◆ **Given information**
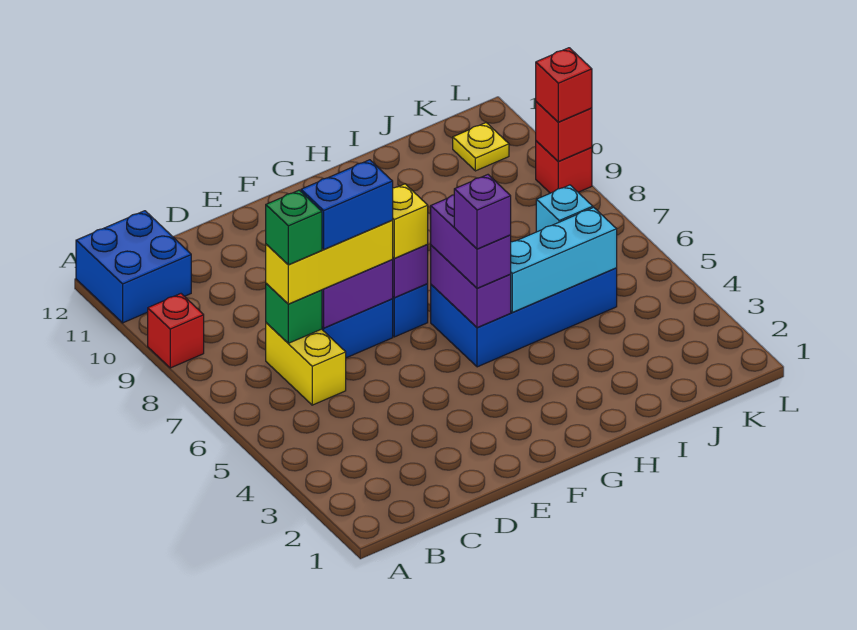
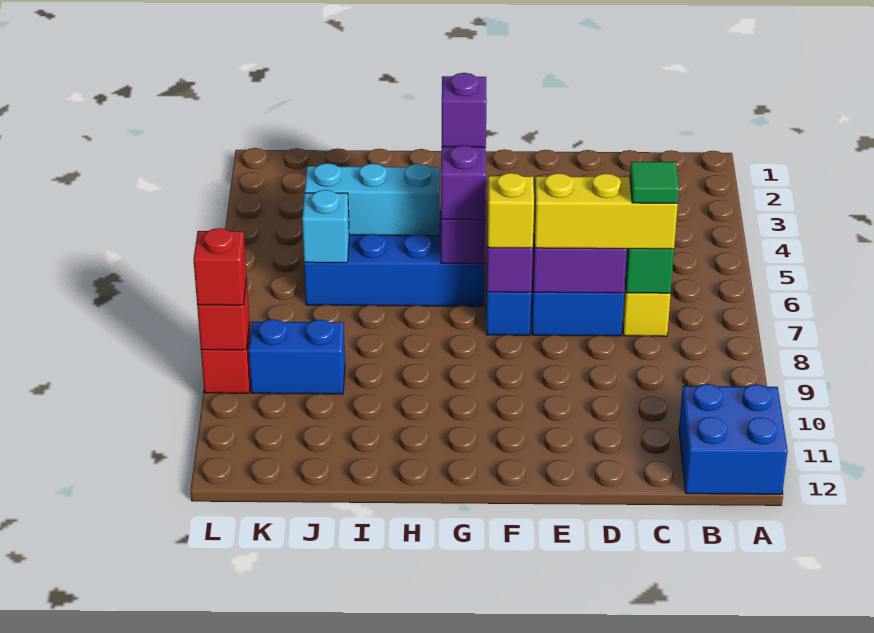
red brick A9 level 1 -> none
green brick C7 level 4 -> green tile C7 level 4
blue brick D7:E7 level 4 -> blue brick J9:K9 level 1
yellow plate K11 level 1 -> none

◆ **Problem requirements**
The reply should repeat the listing above exactly and contain no pictures.

◆ **Answer below**
red brick A9 level 1 -> none
green brick C7 level 4 -> green tile C7 level 4
blue brick D7:E7 level 4 -> blue brick J9:K9 level 1
yellow plate K11 level 1 -> none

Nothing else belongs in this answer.